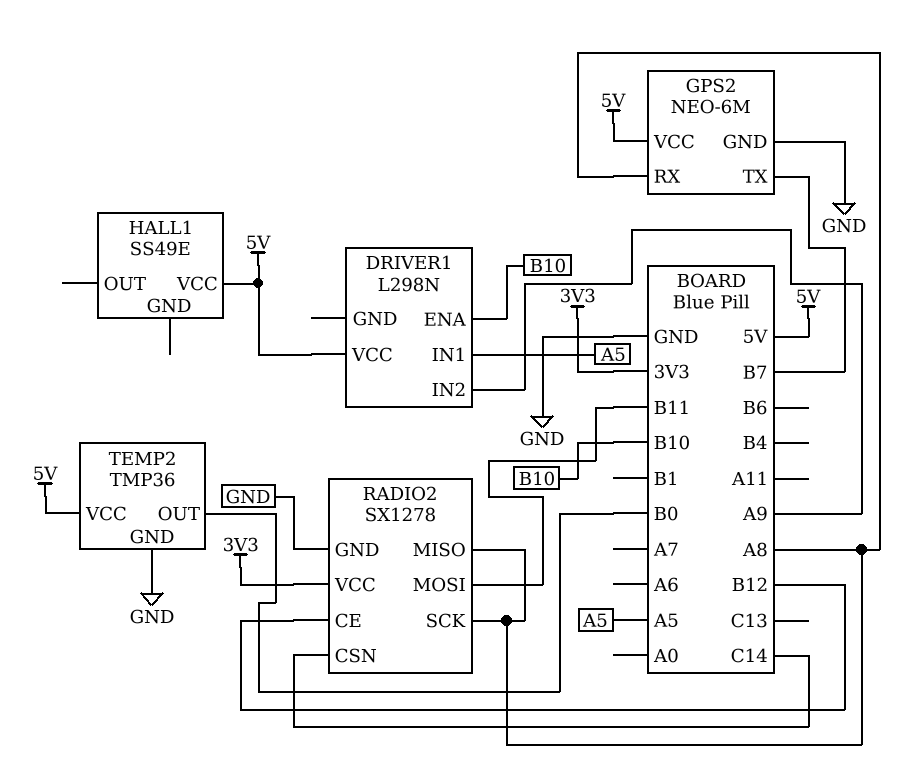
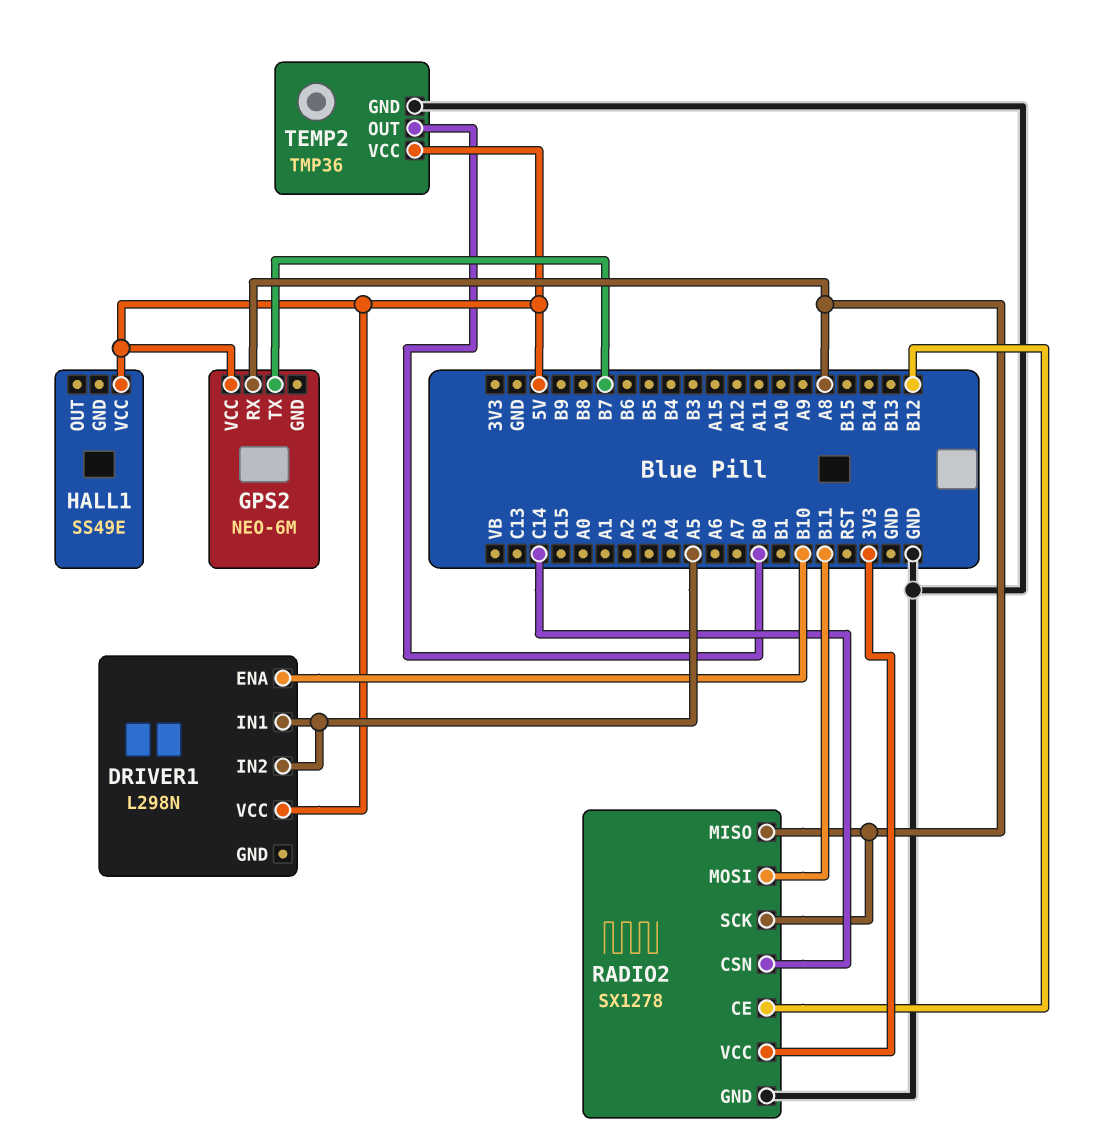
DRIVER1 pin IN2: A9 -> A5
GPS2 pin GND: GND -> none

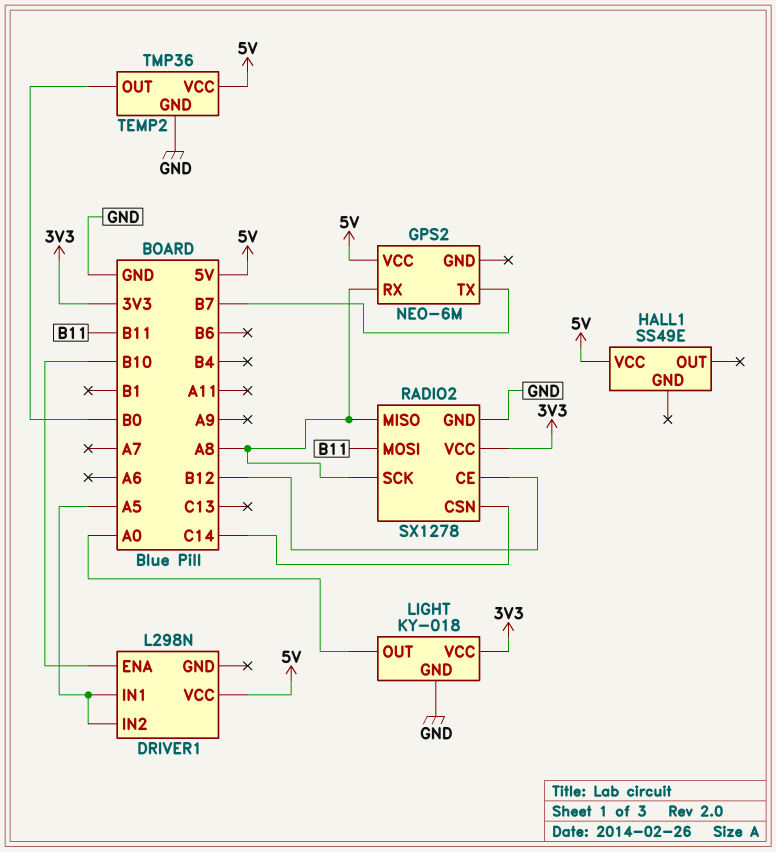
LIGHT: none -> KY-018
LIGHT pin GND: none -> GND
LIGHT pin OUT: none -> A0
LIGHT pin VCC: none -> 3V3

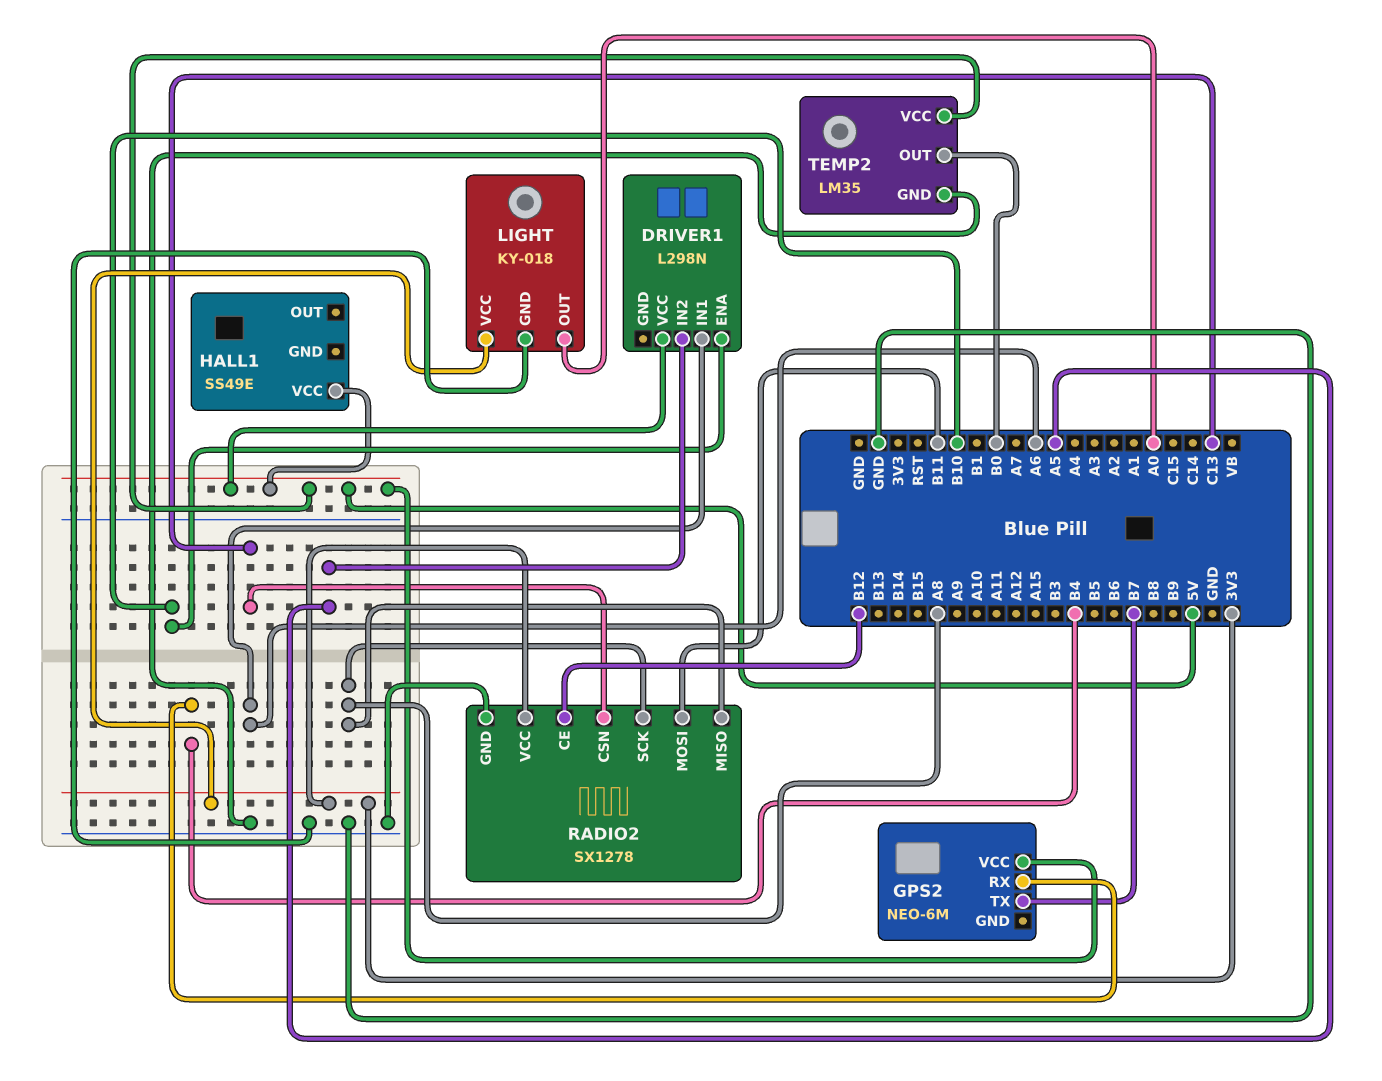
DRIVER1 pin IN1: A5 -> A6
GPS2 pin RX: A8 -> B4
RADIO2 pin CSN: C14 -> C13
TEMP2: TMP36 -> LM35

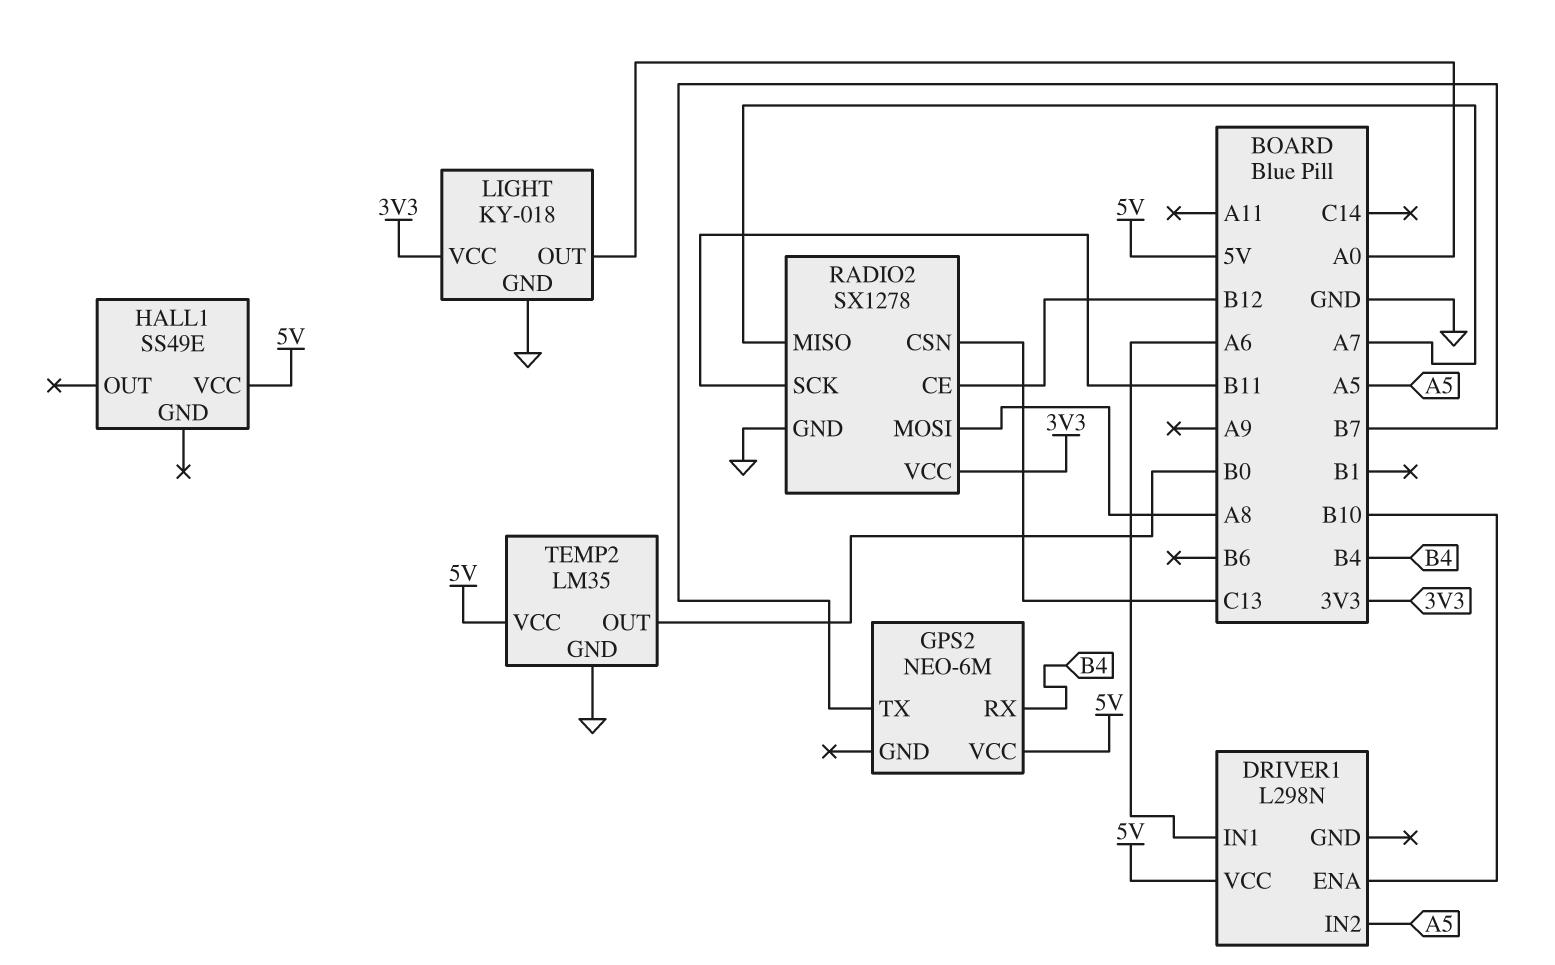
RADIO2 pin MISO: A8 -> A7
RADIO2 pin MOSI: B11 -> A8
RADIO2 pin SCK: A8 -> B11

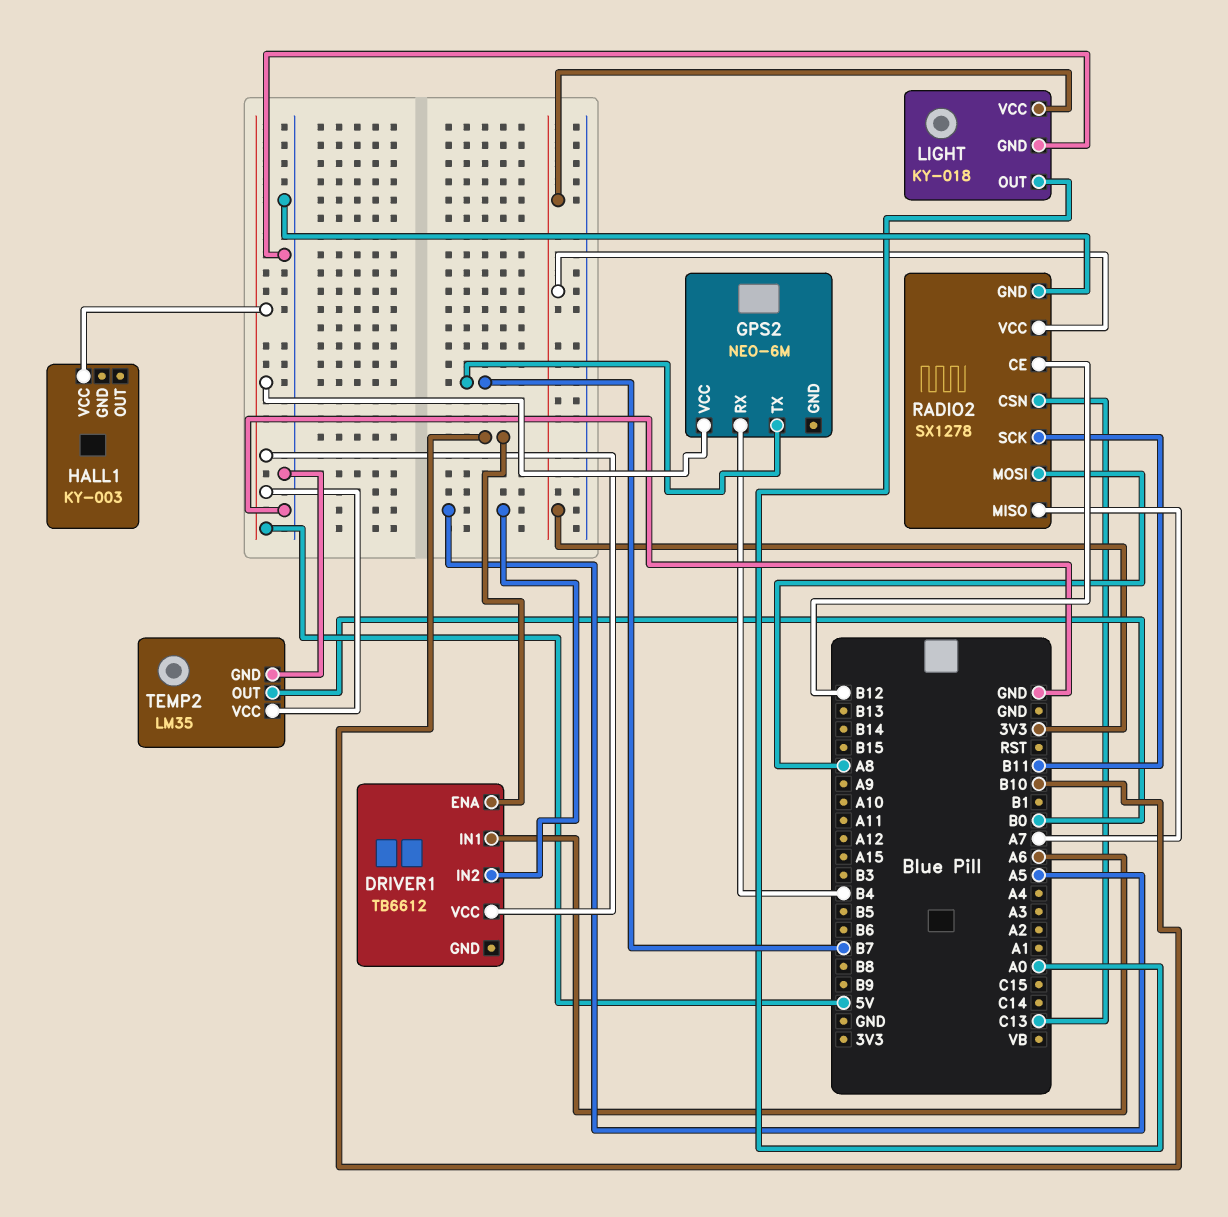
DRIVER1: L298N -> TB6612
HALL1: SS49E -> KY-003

════════════════════

▶ TASK OBJECTIVE
Each line from the one containing "LIGHT: none -> KY-018" through the last line of the listing is to be given again exactly, with no pictures and no other lines.

▶ EXPECTED ANSWER
LIGHT: none -> KY-018
LIGHT pin GND: none -> GND
LIGHT pin OUT: none -> A0
LIGHT pin VCC: none -> 3V3

DRIVER1 pin IN1: A5 -> A6
GPS2 pin RX: A8 -> B4
RADIO2 pin CSN: C14 -> C13
TEMP2: TMP36 -> LM35

RADIO2 pin MISO: A8 -> A7
RADIO2 pin MOSI: B11 -> A8
RADIO2 pin SCK: A8 -> B11

DRIVER1: L298N -> TB6612
HALL1: SS49E -> KY-003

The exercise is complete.